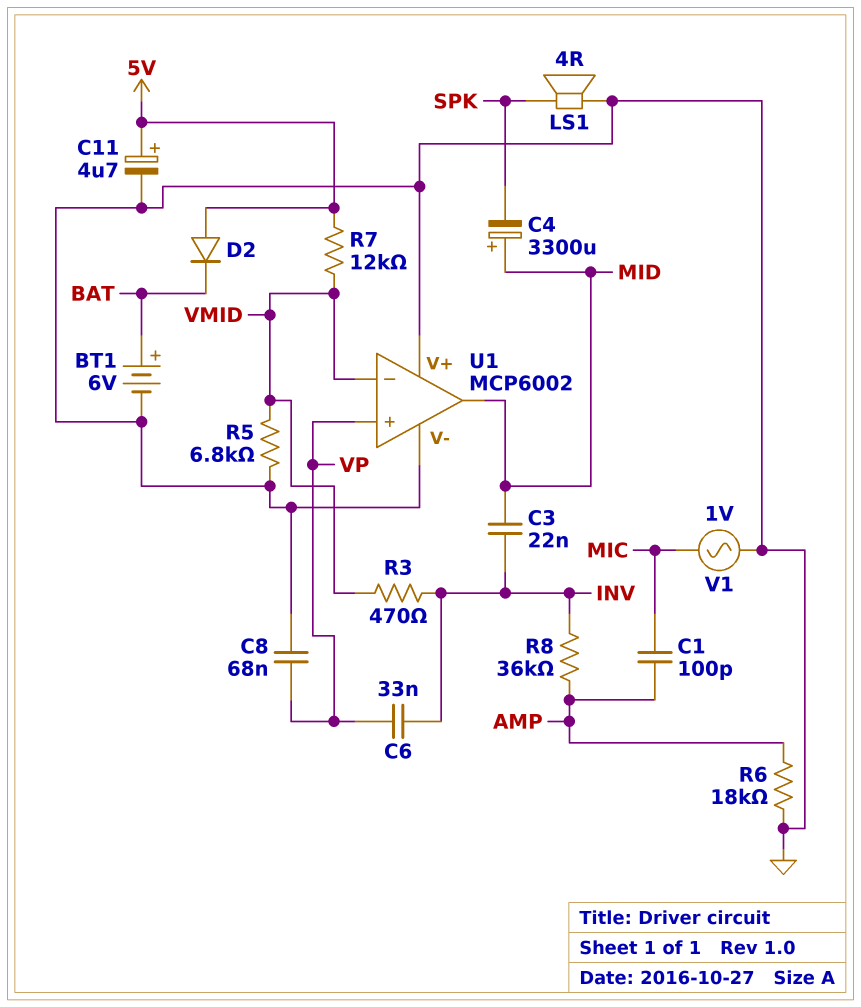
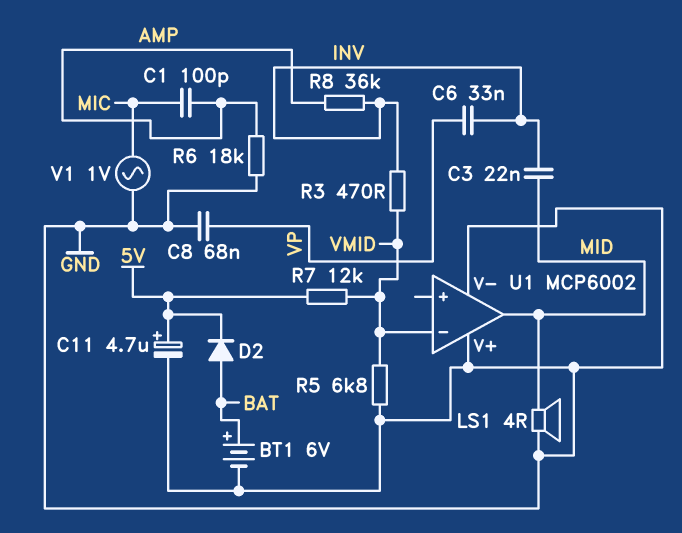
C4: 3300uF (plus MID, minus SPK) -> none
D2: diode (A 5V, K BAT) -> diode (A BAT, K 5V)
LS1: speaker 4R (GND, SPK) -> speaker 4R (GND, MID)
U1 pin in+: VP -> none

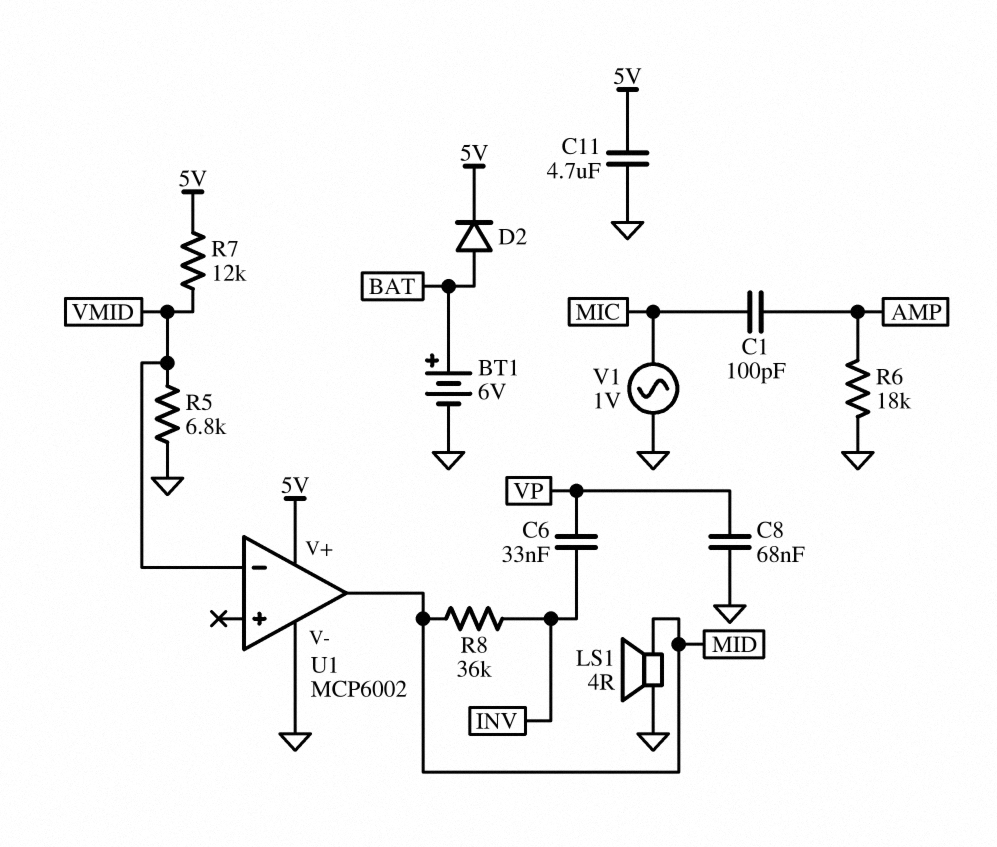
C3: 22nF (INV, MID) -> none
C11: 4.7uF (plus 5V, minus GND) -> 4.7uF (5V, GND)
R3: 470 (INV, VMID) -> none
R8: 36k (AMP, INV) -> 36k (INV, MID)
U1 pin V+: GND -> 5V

---*---

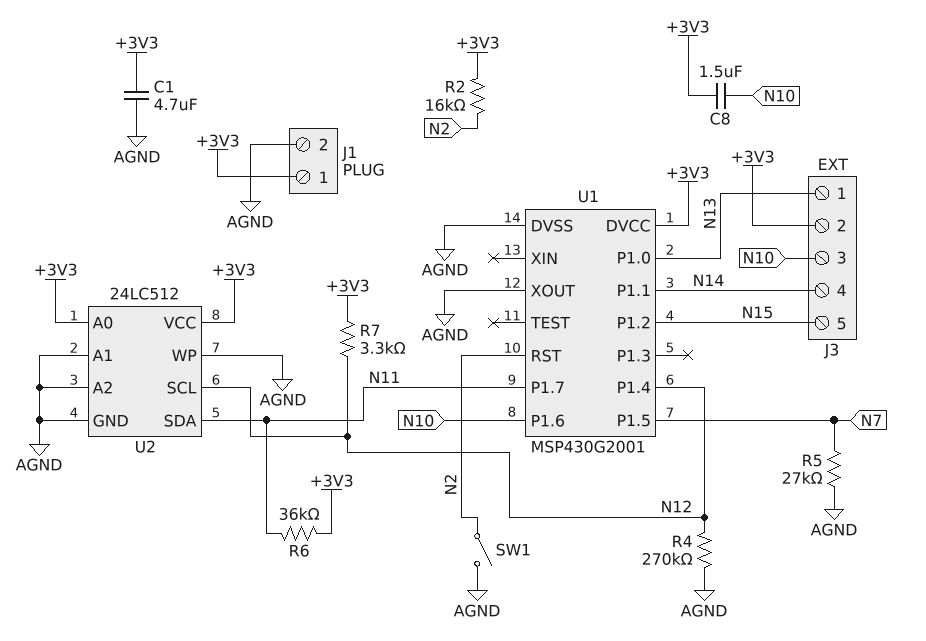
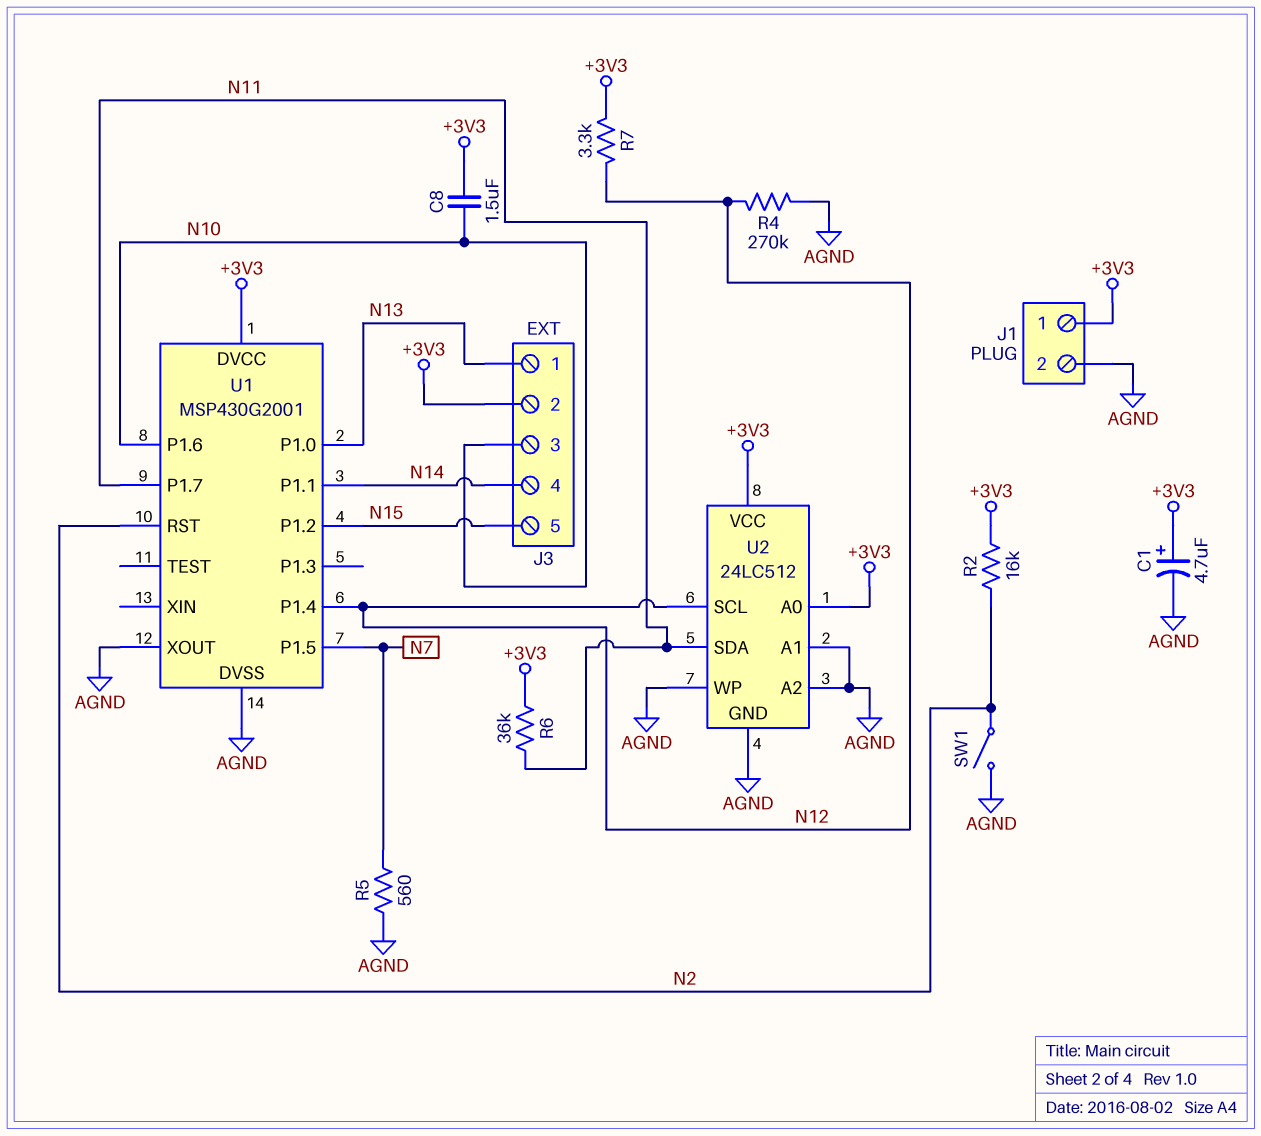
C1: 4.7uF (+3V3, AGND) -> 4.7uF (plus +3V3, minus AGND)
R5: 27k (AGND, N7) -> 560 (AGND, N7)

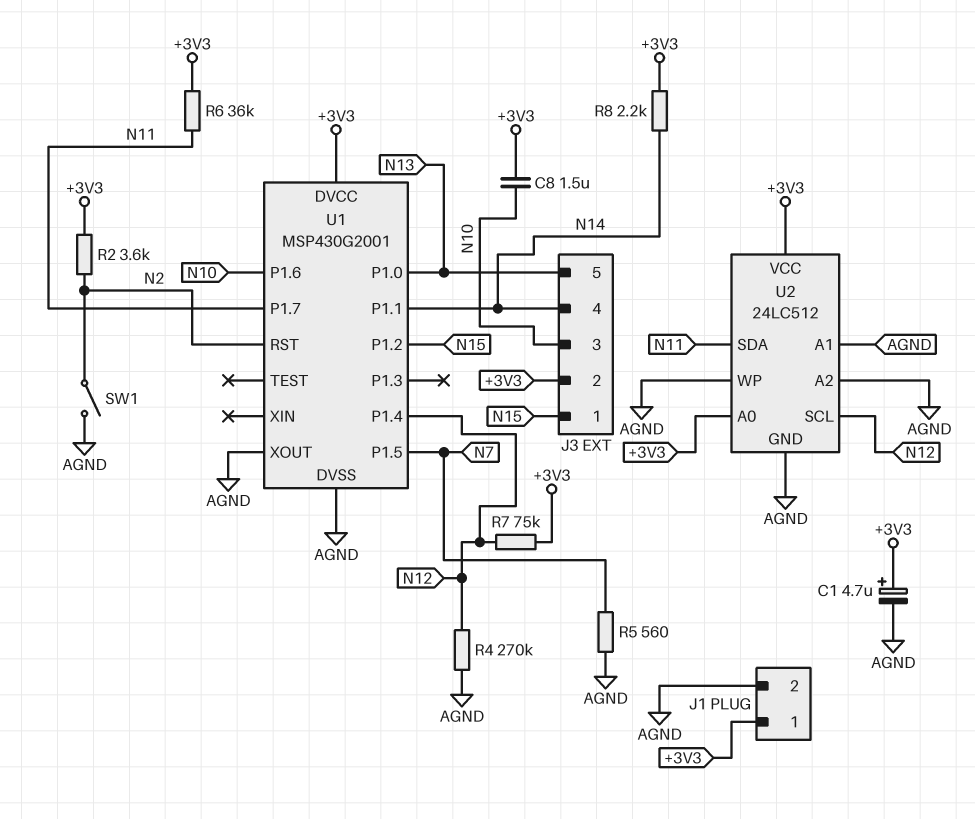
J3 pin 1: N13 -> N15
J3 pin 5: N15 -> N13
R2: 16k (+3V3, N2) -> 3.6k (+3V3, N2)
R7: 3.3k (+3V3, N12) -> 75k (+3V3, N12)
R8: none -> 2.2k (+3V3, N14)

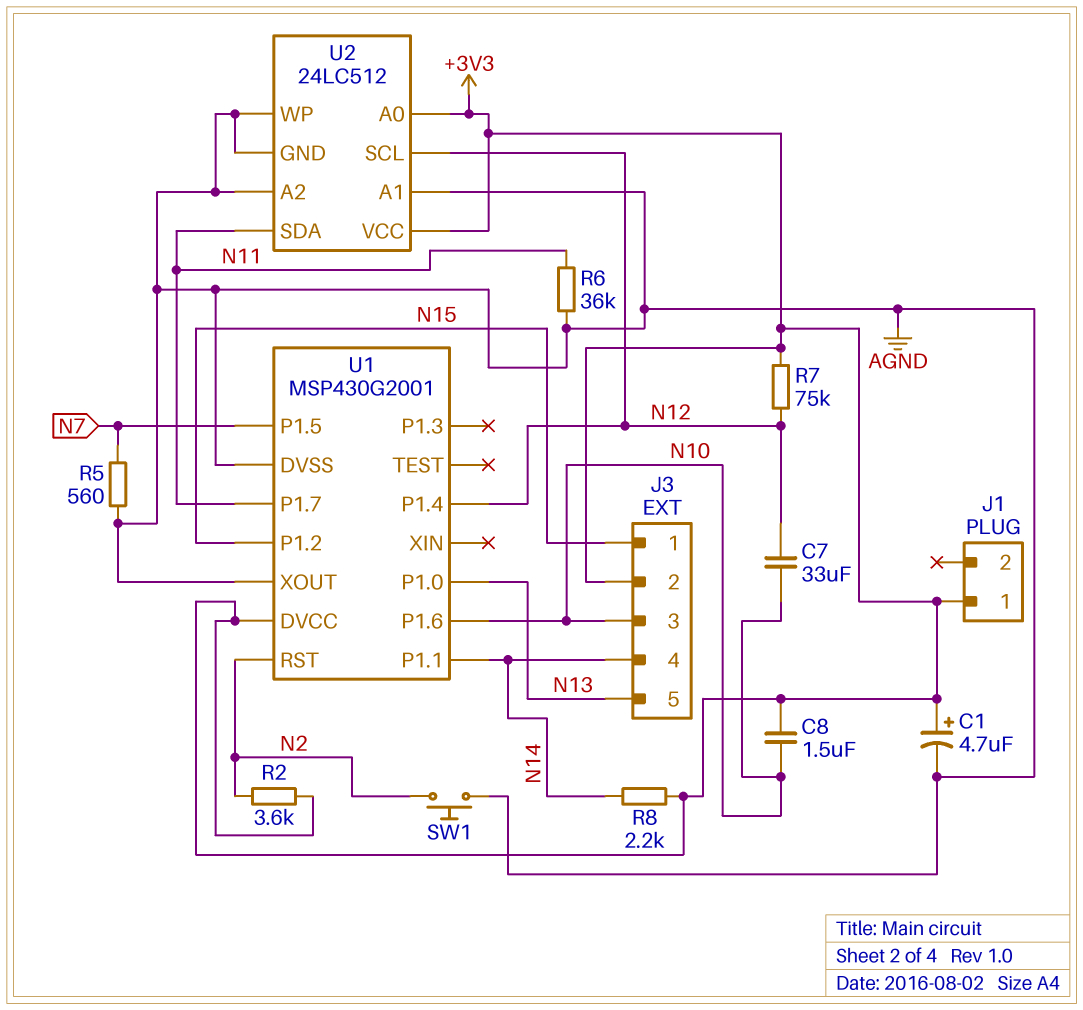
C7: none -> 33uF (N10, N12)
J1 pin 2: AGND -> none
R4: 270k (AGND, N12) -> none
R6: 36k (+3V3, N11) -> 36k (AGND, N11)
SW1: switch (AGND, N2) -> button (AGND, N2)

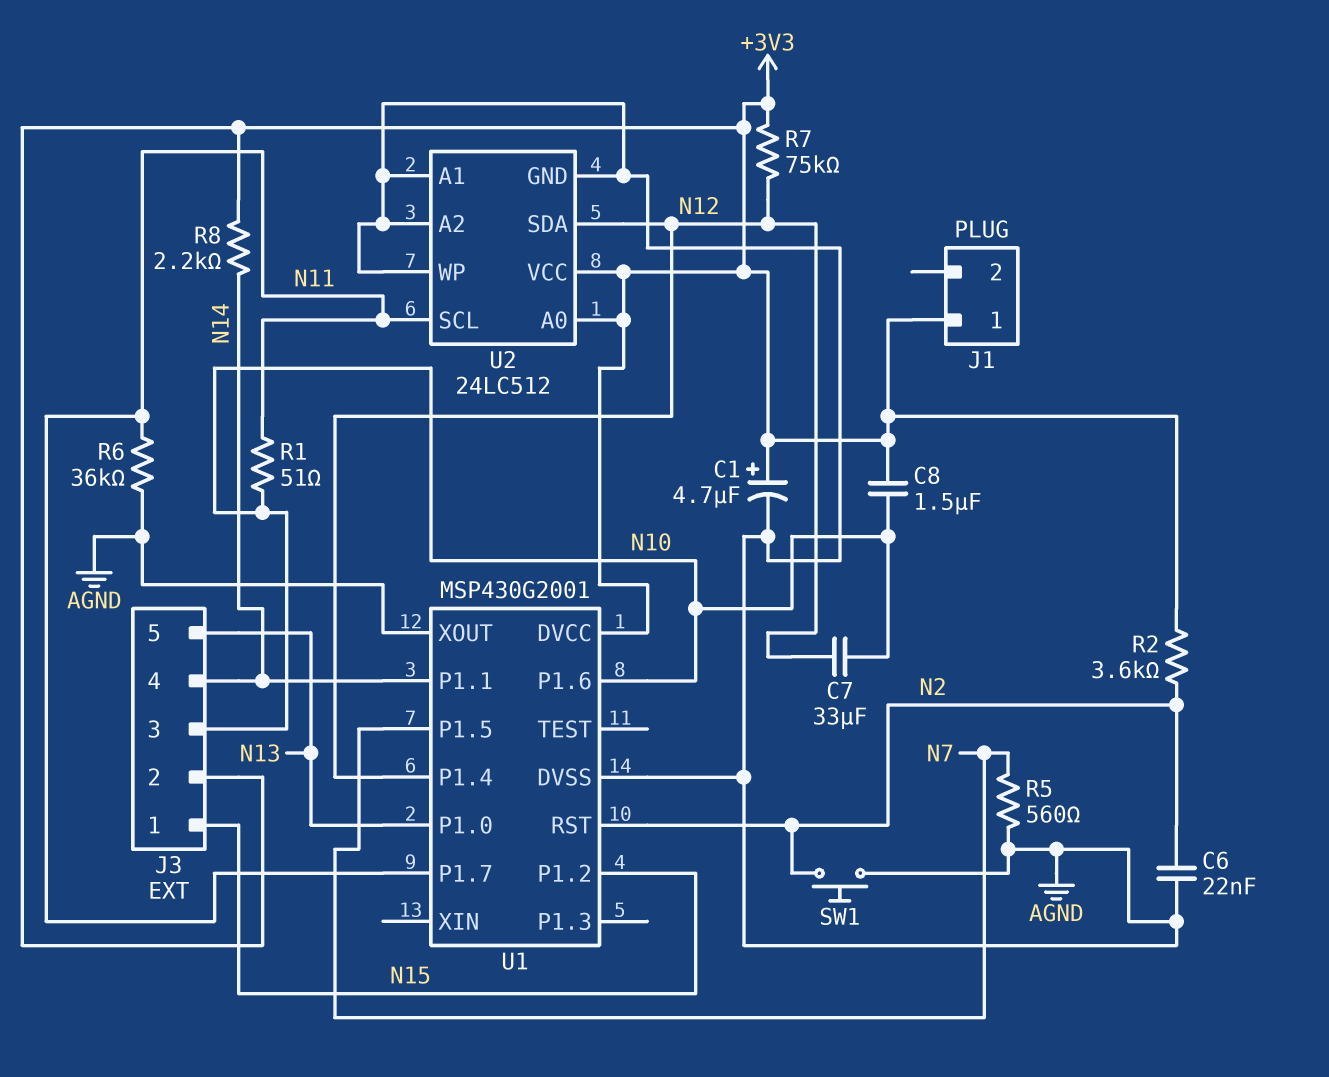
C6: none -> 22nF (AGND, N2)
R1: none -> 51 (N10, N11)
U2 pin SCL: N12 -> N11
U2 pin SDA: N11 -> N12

---*---

What you will do
The answer must be the part of the records that opens with the line containing "J3 pin 1: N13 -> N15" and closes with the line containing "U2 pin SDA: N11 -> N12", reproduced exactly, with no pictures.

Response
J3 pin 1: N13 -> N15
J3 pin 5: N15 -> N13
R2: 16k (+3V3, N2) -> 3.6k (+3V3, N2)
R7: 3.3k (+3V3, N12) -> 75k (+3V3, N12)
R8: none -> 2.2k (+3V3, N14)

C7: none -> 33uF (N10, N12)
J1 pin 2: AGND -> none
R4: 270k (AGND, N12) -> none
R6: 36k (+3V3, N11) -> 36k (AGND, N11)
SW1: switch (AGND, N2) -> button (AGND, N2)

C6: none -> 22nF (AGND, N2)
R1: none -> 51 (N10, N11)
U2 pin SCL: N12 -> N11
U2 pin SDA: N11 -> N12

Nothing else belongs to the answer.